_Your assignment_
The lines to copy are those holding the string "VRAW" in the entries below.
──────── Given entries ────────
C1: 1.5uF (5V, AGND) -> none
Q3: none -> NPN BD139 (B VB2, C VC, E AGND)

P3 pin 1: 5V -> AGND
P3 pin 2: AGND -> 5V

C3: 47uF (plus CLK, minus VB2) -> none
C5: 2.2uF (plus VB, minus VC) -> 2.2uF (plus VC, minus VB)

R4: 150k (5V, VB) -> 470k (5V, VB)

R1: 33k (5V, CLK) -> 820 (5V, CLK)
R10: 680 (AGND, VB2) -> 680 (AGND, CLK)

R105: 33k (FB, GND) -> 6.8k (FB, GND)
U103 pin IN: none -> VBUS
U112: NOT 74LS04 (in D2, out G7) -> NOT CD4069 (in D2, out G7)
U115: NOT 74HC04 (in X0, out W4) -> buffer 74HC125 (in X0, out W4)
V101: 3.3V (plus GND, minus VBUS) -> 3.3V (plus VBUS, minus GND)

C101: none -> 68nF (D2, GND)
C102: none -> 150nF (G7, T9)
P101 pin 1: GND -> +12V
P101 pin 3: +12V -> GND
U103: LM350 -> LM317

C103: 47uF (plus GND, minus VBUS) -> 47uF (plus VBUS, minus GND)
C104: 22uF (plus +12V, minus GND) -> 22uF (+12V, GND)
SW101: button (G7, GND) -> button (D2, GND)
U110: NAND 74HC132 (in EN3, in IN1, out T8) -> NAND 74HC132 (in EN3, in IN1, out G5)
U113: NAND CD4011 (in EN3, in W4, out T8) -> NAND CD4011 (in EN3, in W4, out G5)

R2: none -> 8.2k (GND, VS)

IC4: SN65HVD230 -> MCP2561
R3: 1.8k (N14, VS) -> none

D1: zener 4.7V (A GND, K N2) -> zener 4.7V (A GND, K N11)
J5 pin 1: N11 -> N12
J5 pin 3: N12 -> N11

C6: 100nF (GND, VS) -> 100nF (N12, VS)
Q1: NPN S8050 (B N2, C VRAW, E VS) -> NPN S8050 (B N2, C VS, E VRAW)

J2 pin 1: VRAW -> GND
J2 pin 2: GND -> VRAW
────────
_The answer_
Q1: NPN S8050 (B N2, C VRAW, E VS) -> NPN S8050 (B N2, C VS, E VRAW)
J2 pin 1: VRAW -> GND
J2 pin 2: GND -> VRAW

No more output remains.